[MATERIAL PROVIDED Boundary: Start]

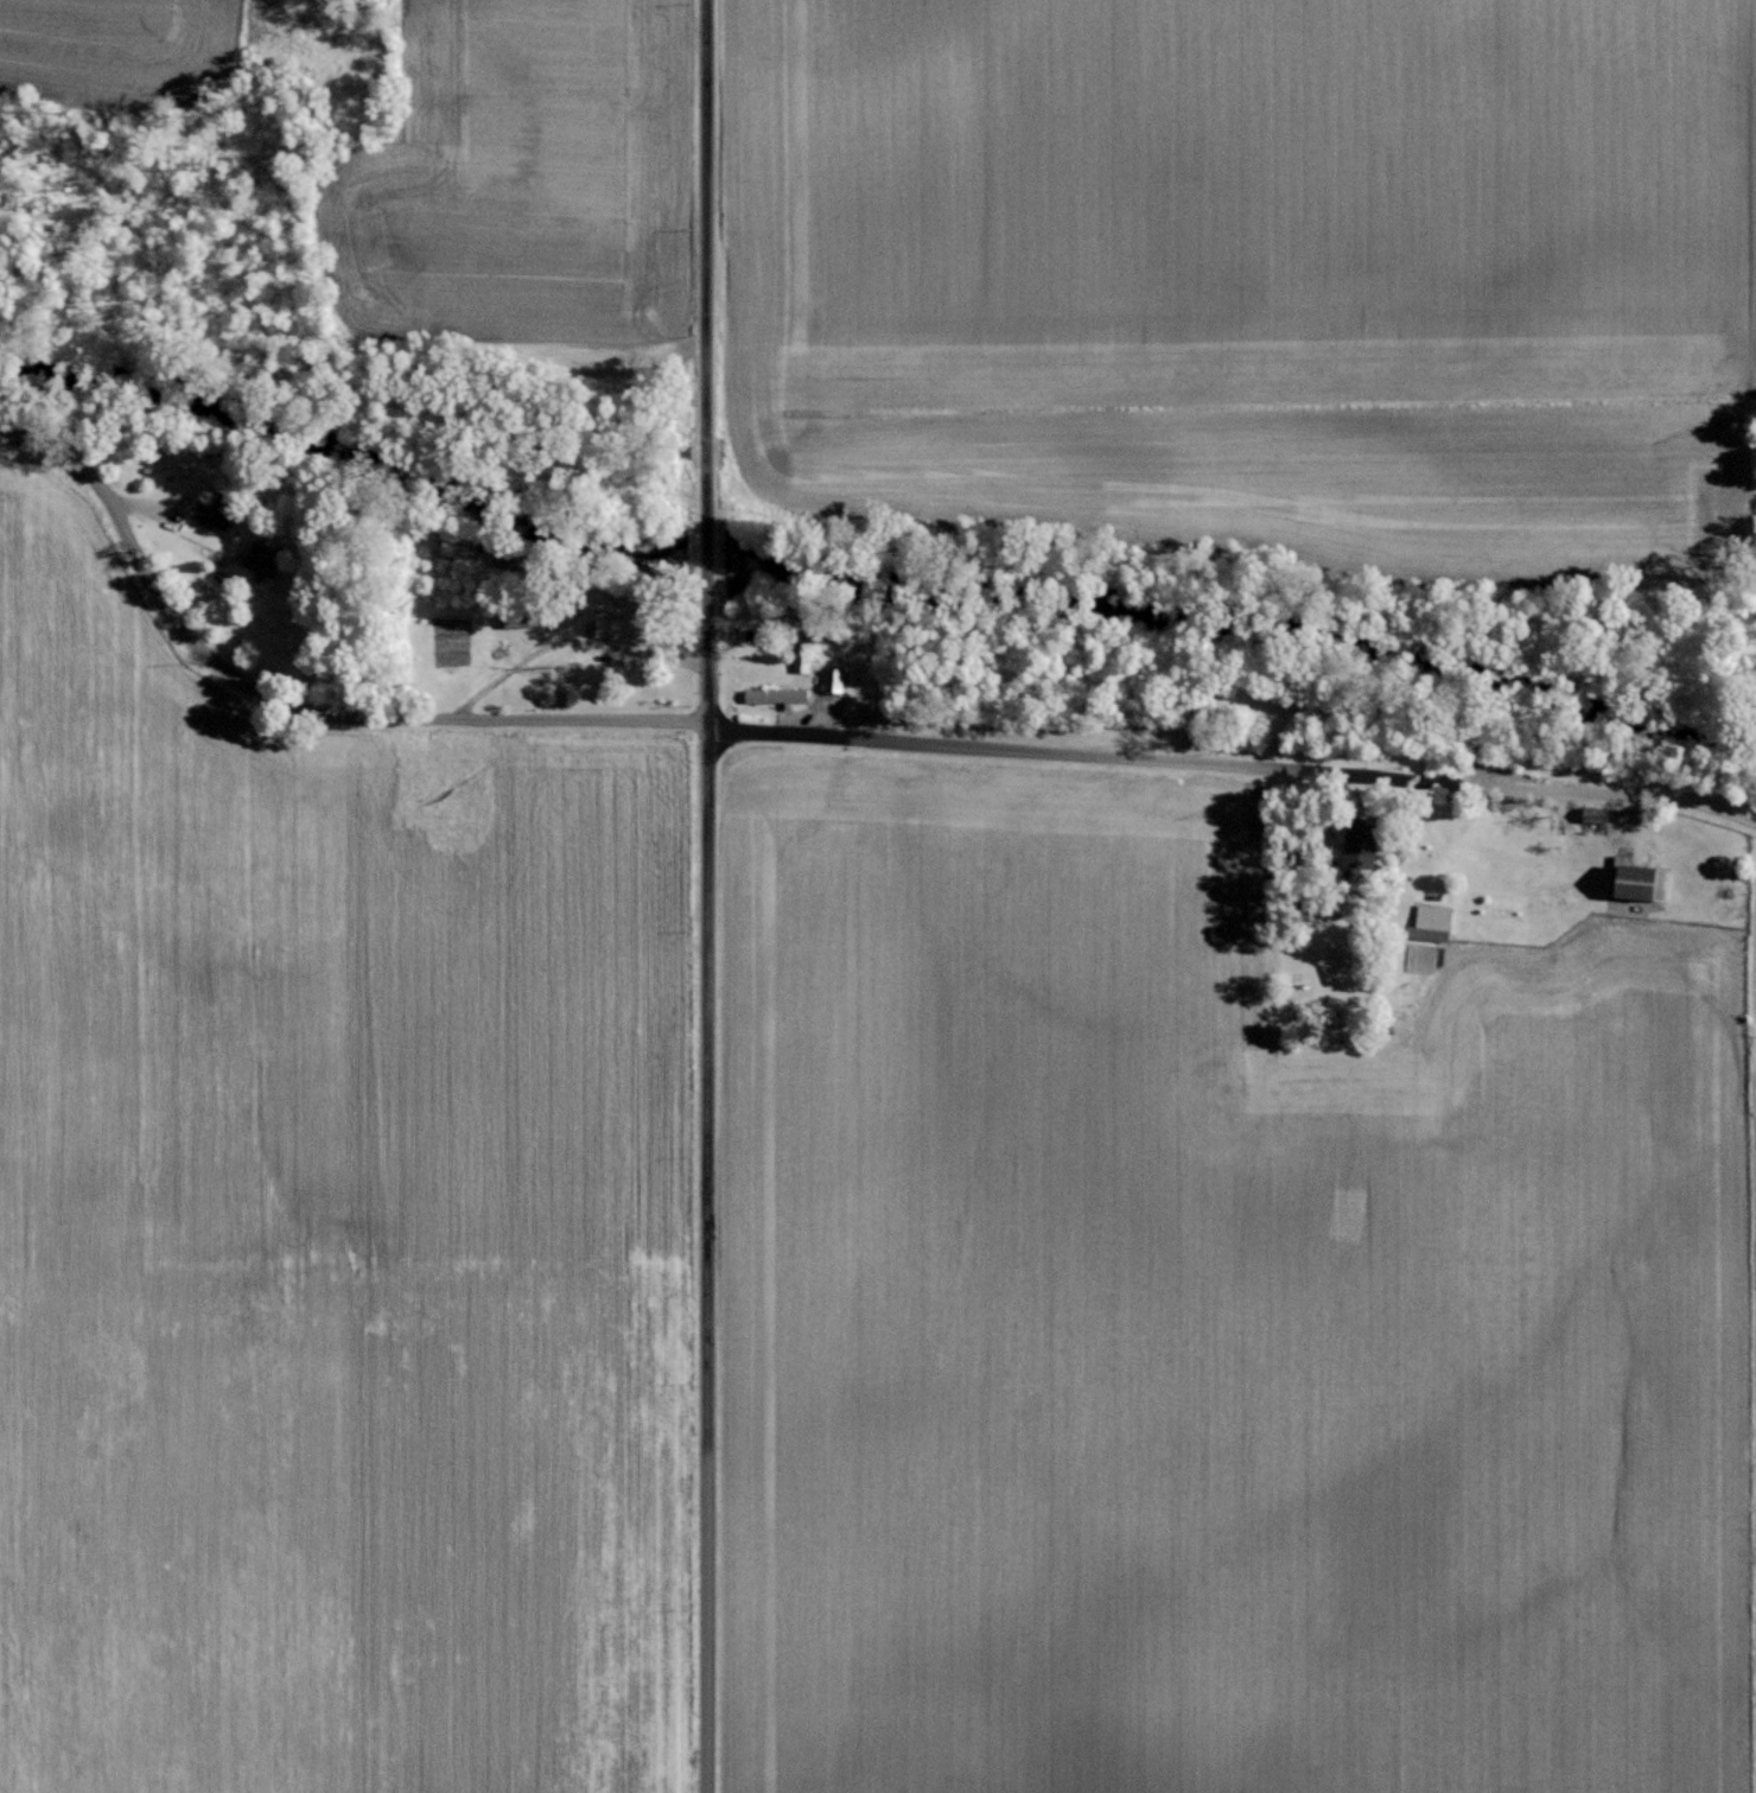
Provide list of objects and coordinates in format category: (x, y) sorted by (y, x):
road: (704, 263)
building: (224, 515)
river: (868, 541)
building: (266, 560)
road: (706, 566)
building: (624, 627)
building: (836, 679)
building: (780, 695)
road: (290, 704)
road: (1233, 765)
building: (1434, 918)
road: (706, 1199)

[MATERIAL PROVIDED Boundary: End]

_WORK TO BE COMPLETED_
The data is to be printed again exactly, but without its pictures.

_EXPECTED ANSWER_
Provide list of objects and coordinates in format category: (x, y) sorted by (y, x):
road: (704, 263)
building: (224, 515)
river: (868, 541)
building: (266, 560)
road: (706, 566)
building: (624, 627)
building: (836, 679)
building: (780, 695)
road: (290, 704)
road: (1233, 765)
building: (1434, 918)
road: (706, 1199)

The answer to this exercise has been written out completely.